▶ WHAT YOU HAVE TO DO
Scan the following data for lines with "objects" and state how many there are, as a number only.

▶ DATA UNDER STUDY
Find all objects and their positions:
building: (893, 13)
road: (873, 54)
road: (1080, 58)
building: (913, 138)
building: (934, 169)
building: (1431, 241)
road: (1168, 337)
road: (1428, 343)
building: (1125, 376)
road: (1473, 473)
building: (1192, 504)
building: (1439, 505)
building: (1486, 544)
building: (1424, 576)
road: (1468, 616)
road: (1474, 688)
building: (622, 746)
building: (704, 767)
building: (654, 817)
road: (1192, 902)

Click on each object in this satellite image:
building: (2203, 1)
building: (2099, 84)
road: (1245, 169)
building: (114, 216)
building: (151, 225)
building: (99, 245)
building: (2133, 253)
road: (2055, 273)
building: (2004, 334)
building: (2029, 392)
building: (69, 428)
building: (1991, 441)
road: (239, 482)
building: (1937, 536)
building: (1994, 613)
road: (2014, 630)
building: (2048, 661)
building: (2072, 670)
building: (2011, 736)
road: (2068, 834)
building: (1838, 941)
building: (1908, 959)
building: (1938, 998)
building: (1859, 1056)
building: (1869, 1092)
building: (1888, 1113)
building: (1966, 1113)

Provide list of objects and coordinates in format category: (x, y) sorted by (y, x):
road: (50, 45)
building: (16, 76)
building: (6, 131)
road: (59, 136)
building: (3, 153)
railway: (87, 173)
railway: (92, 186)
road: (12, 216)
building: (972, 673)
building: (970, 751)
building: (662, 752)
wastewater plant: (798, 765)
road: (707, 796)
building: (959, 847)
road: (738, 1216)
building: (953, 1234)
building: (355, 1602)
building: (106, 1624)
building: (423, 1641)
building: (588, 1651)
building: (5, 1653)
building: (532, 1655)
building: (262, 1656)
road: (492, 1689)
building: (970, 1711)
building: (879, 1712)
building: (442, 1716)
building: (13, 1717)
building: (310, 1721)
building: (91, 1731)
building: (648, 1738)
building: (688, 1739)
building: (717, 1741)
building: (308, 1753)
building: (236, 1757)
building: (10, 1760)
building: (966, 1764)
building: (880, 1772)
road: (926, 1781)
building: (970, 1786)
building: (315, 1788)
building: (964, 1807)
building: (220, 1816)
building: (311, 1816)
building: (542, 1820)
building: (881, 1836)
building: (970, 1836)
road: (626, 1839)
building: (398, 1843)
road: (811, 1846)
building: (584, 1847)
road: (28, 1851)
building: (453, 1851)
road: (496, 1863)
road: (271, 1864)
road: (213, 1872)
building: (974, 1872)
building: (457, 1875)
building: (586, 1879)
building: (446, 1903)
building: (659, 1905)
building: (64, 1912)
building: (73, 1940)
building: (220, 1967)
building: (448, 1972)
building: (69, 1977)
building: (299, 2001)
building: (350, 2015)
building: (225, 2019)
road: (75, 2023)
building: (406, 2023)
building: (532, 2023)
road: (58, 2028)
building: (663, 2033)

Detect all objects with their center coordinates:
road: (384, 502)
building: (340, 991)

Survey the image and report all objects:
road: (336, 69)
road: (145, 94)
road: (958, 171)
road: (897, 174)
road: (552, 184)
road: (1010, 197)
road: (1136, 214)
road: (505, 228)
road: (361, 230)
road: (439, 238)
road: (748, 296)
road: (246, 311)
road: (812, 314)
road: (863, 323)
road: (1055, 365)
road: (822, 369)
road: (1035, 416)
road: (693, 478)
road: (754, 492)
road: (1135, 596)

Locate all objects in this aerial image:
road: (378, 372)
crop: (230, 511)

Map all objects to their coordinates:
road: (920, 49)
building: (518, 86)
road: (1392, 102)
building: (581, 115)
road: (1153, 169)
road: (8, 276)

▶ OUTPUT FOR THIS TASK
6